Problem
Transcribe each entry exactly, without pictures.

═══ Records

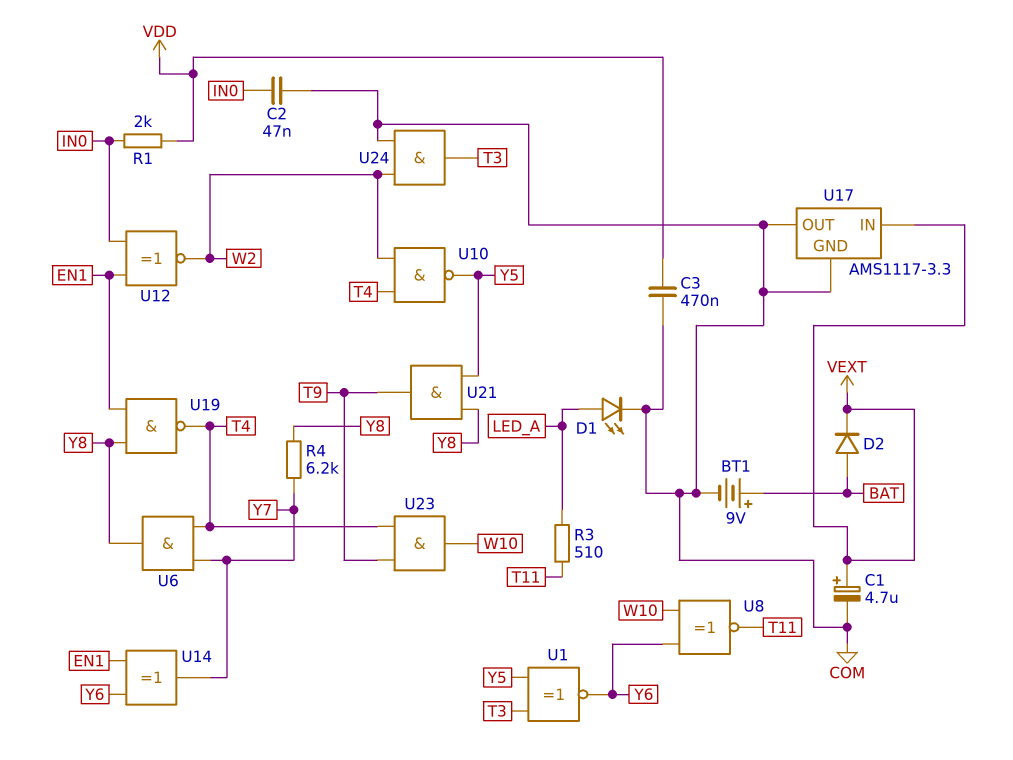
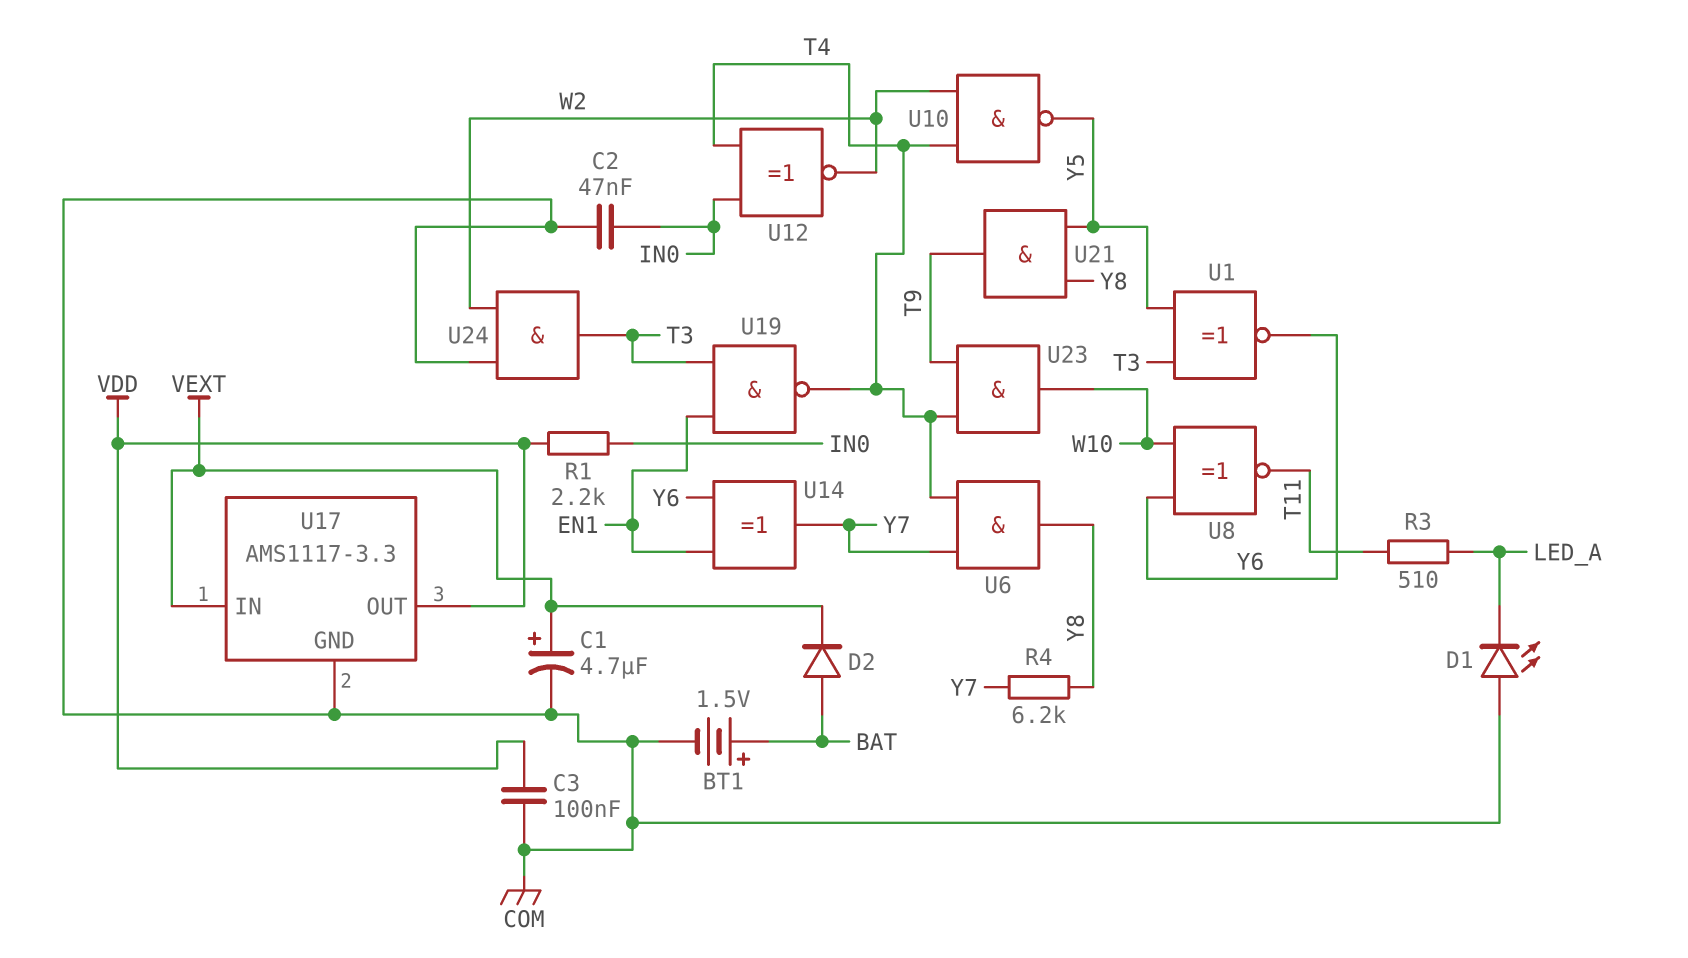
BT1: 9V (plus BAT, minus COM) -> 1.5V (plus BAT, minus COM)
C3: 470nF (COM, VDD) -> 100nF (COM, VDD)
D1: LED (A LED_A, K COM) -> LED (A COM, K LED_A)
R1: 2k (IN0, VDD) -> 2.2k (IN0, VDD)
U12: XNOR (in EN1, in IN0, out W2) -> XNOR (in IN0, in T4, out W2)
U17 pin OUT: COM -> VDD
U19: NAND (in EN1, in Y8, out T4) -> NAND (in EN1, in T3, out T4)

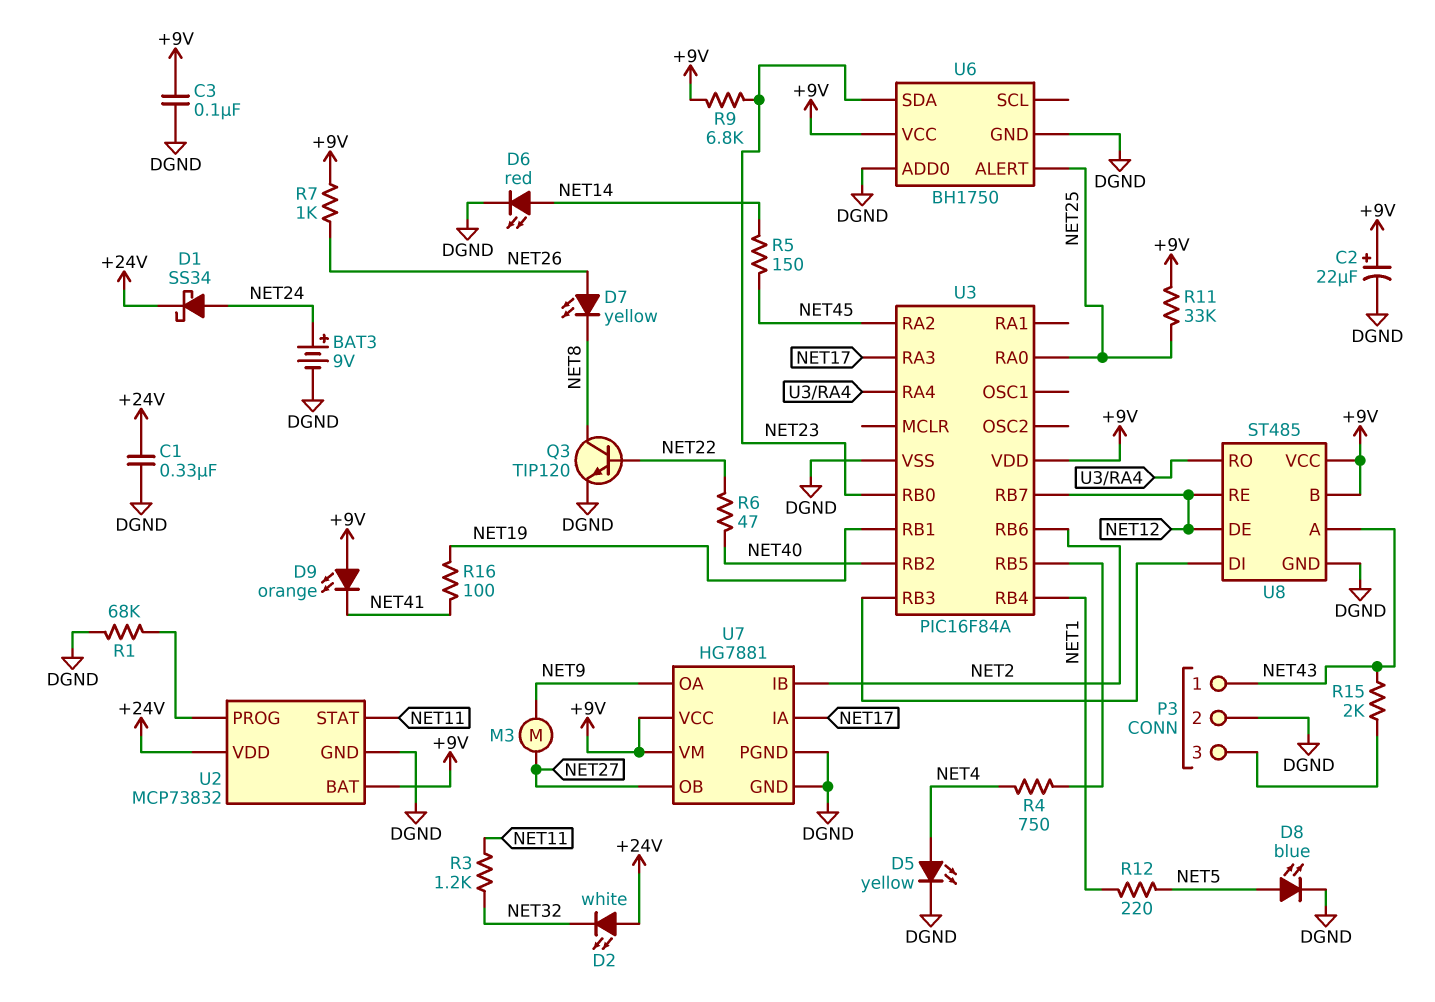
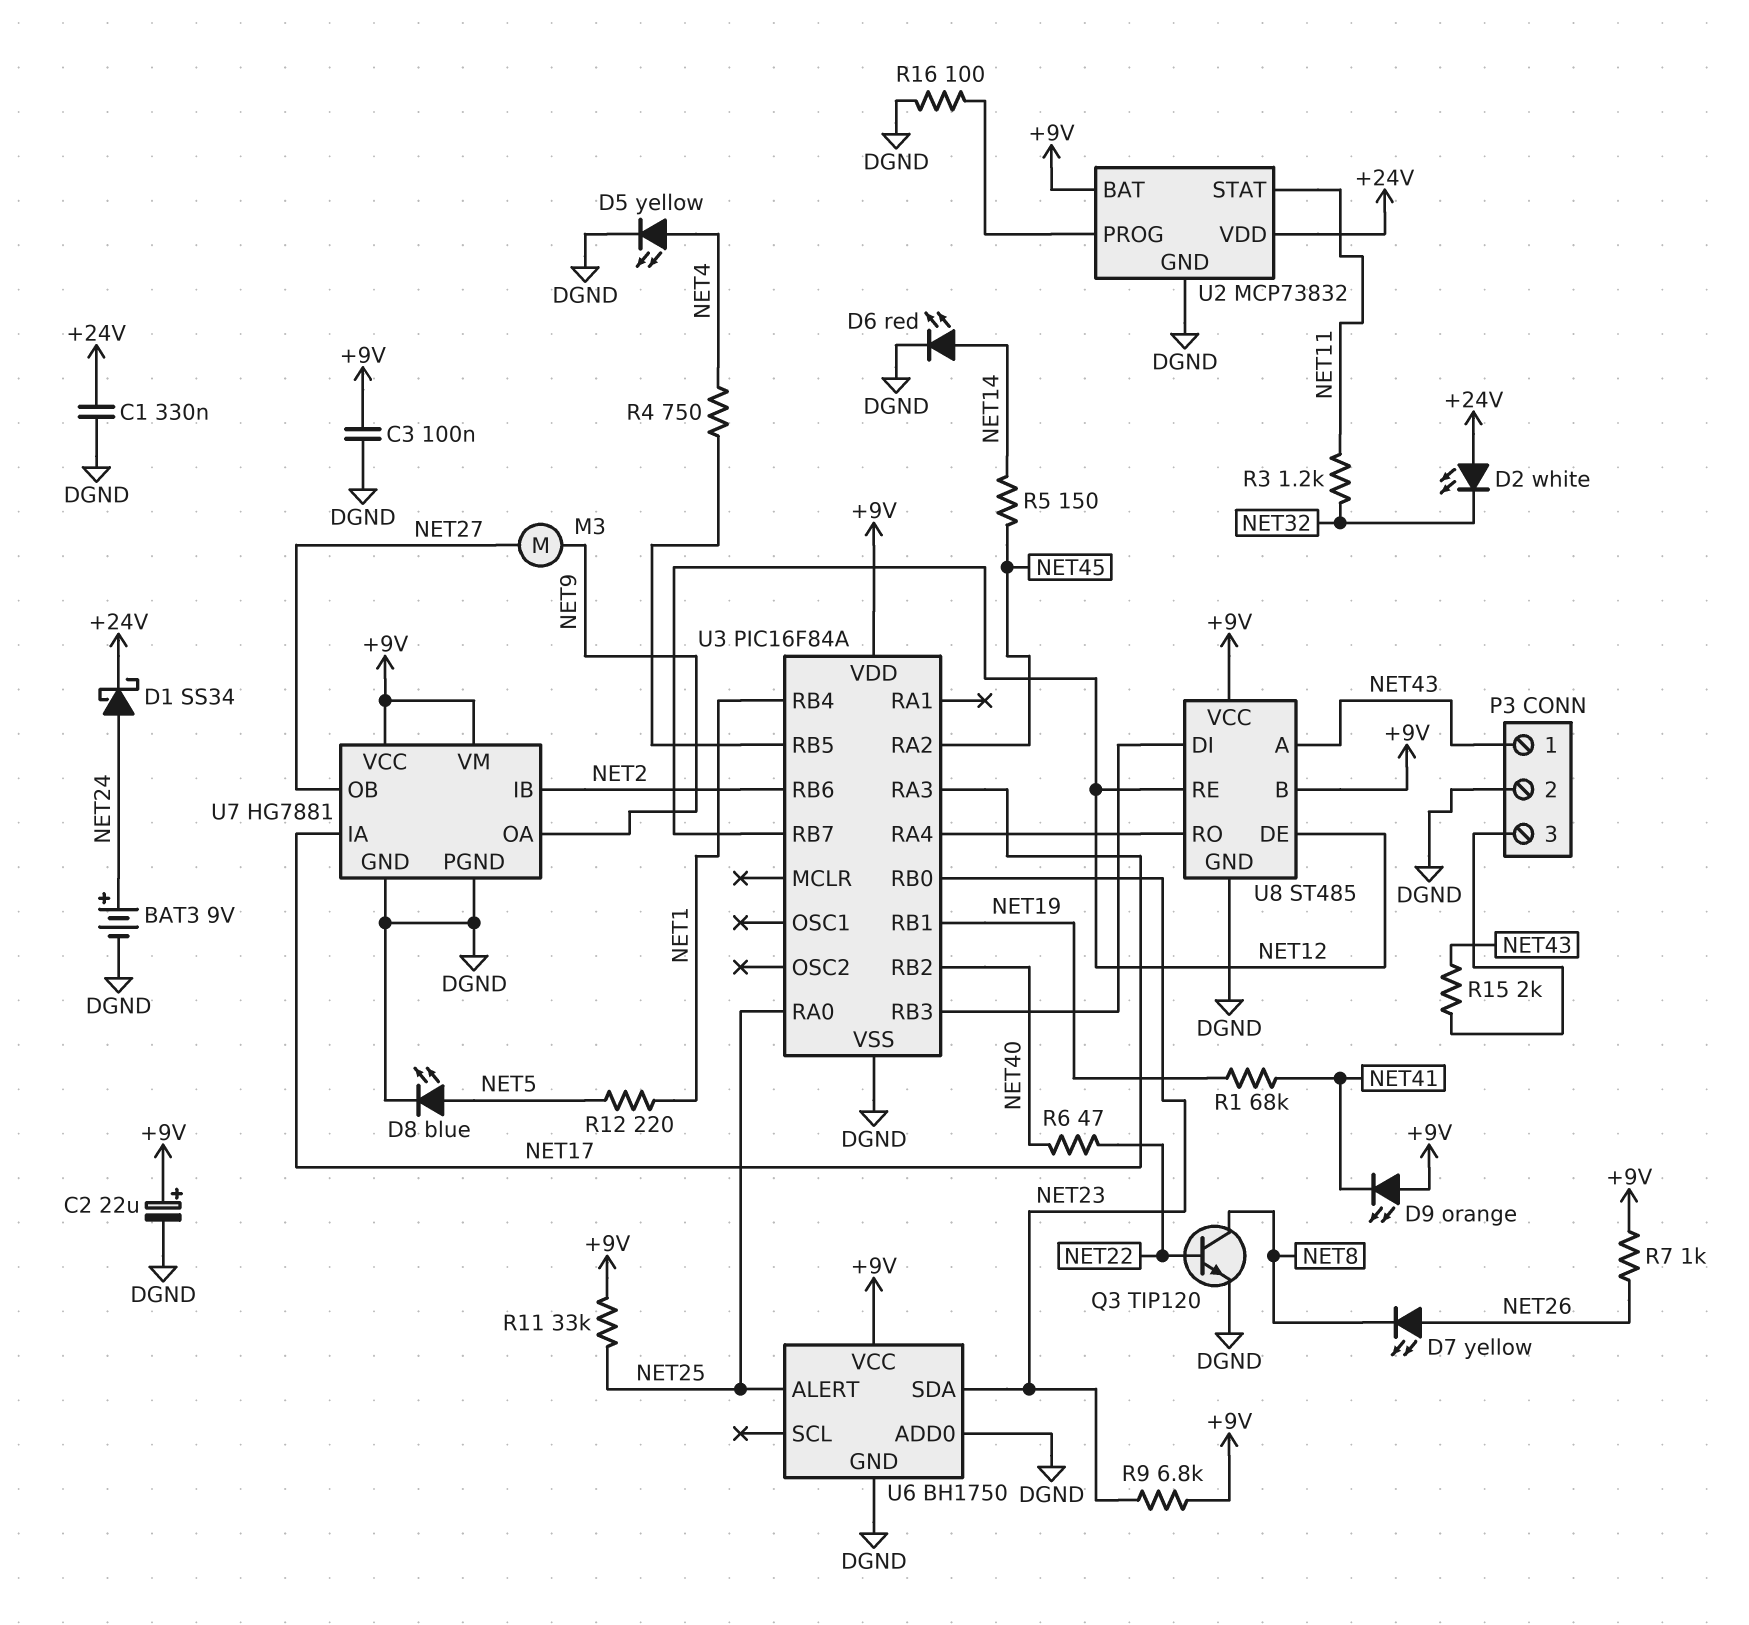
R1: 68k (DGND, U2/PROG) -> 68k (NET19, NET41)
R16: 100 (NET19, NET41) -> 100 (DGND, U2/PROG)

══════

Task result
BT1: 9V (plus BAT, minus COM) -> 1.5V (plus BAT, minus COM)
C3: 470nF (COM, VDD) -> 100nF (COM, VDD)
D1: LED (A LED_A, K COM) -> LED (A COM, K LED_A)
R1: 2k (IN0, VDD) -> 2.2k (IN0, VDD)
U12: XNOR (in EN1, in IN0, out W2) -> XNOR (in IN0, in T4, out W2)
U17 pin OUT: COM -> VDD
U19: NAND (in EN1, in Y8, out T4) -> NAND (in EN1, in T3, out T4)

R1: 68k (DGND, U2/PROG) -> 68k (NET19, NET41)
R16: 100 (NET19, NET41) -> 100 (DGND, U2/PROG)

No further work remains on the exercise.